* ASSIGNED TASK: Please write out exactly the lines of the data below from the line holding "blue square: (273, 133) -> (263, 34), moved" through the line holding "cyan L-shape: (34, 122)", and leave out the rest.

* PROVIDED ENTRIES:
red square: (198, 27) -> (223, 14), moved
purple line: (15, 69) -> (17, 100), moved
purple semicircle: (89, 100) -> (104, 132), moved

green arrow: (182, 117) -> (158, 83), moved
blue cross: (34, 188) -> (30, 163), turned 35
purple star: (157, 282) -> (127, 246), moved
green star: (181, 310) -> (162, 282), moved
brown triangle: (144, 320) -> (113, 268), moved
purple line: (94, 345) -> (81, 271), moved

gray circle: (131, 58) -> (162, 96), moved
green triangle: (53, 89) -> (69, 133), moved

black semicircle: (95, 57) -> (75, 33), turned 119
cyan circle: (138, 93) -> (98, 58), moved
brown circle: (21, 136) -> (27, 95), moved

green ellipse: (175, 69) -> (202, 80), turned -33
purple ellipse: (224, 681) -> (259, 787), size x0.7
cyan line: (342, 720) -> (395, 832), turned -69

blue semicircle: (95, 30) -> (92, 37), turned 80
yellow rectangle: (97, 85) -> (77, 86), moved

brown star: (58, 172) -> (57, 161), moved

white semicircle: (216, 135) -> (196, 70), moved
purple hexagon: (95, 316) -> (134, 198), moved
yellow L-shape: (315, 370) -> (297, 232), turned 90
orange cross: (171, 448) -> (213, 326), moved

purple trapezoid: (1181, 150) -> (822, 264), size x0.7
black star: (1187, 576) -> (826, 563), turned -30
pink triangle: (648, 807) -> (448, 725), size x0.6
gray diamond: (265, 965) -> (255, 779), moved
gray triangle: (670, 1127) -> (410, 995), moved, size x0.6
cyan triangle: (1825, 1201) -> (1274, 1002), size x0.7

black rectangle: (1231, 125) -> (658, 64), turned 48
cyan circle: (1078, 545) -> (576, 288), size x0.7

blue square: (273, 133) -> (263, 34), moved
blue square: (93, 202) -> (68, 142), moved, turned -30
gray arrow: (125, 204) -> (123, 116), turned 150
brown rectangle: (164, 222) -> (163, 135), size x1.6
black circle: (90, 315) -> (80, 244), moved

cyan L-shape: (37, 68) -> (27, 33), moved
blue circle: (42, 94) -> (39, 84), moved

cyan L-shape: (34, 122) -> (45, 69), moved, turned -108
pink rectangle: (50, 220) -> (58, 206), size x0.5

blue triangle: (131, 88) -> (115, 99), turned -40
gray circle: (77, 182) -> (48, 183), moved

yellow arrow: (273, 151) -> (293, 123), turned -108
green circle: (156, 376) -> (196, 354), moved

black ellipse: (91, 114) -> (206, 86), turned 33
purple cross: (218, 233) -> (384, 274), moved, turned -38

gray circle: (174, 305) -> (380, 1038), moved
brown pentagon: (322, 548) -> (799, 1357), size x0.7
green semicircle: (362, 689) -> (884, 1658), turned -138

* FINISHED TASK:
blue square: (273, 133) -> (263, 34), moved
blue square: (93, 202) -> (68, 142), moved, turned -30
gray arrow: (125, 204) -> (123, 116), turned 150
brown rectangle: (164, 222) -> (163, 135), size x1.6
black circle: (90, 315) -> (80, 244), moved

cyan L-shape: (37, 68) -> (27, 33), moved
blue circle: (42, 94) -> (39, 84), moved

cyan L-shape: (34, 122) -> (45, 69), moved, turned -108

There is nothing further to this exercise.